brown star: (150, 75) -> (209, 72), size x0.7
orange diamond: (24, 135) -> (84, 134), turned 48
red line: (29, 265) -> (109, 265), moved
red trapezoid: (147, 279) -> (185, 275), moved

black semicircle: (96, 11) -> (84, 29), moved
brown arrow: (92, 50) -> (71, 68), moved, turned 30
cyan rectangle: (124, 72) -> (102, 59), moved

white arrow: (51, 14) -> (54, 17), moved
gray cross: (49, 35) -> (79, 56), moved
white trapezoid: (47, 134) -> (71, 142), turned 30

# # #

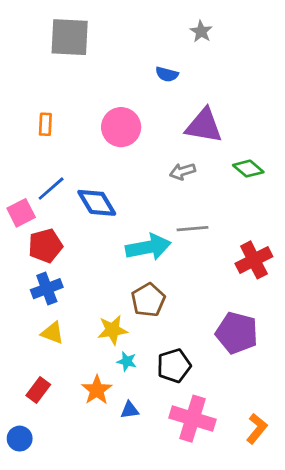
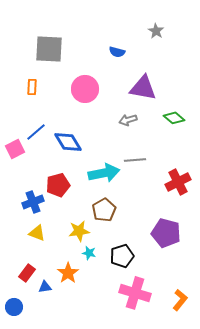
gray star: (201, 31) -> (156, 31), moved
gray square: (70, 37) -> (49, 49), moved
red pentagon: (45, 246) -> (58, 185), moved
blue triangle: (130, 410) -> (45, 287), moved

# # #

Work instructions: Would you print exactly and only the lines of the material above that run from the line with "white arrow: (51, 14) -> (54, 17), moved" through the line with "white trapezoid: (47, 134)", both included?

Exercise response:
white arrow: (51, 14) -> (54, 17), moved
gray cross: (49, 35) -> (79, 56), moved
white trapezoid: (47, 134) -> (71, 142), turned 30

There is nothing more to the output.